- WORK REQUIRED
Output every line from the one containing "55: 8:46 -> 7:46" through the final line below, both included. Leave the pictures out.

Collection entries
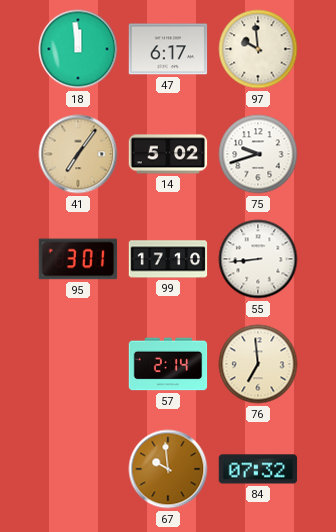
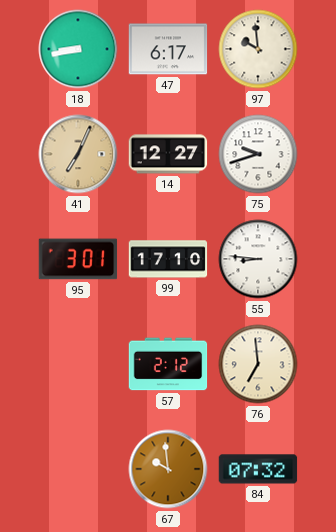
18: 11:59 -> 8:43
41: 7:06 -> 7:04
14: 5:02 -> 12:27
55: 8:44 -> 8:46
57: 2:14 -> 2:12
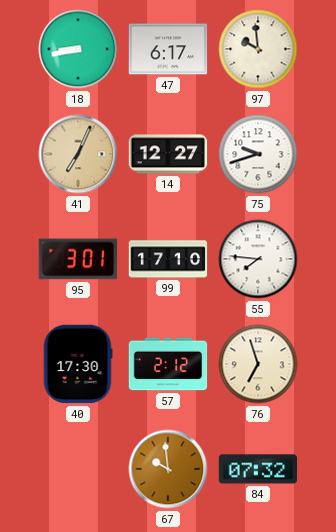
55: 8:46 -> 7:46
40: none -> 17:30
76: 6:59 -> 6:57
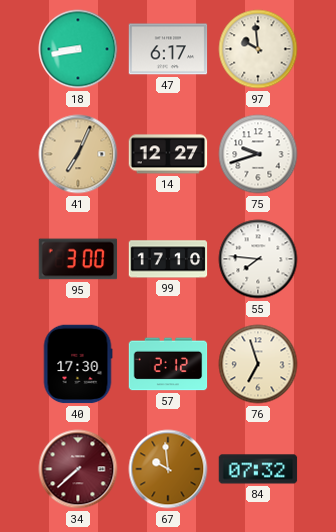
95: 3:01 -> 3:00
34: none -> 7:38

- ANSWER TO THIS EXERCISE
55: 8:46 -> 7:46
40: none -> 17:30
76: 6:59 -> 6:57
95: 3:01 -> 3:00
34: none -> 7:38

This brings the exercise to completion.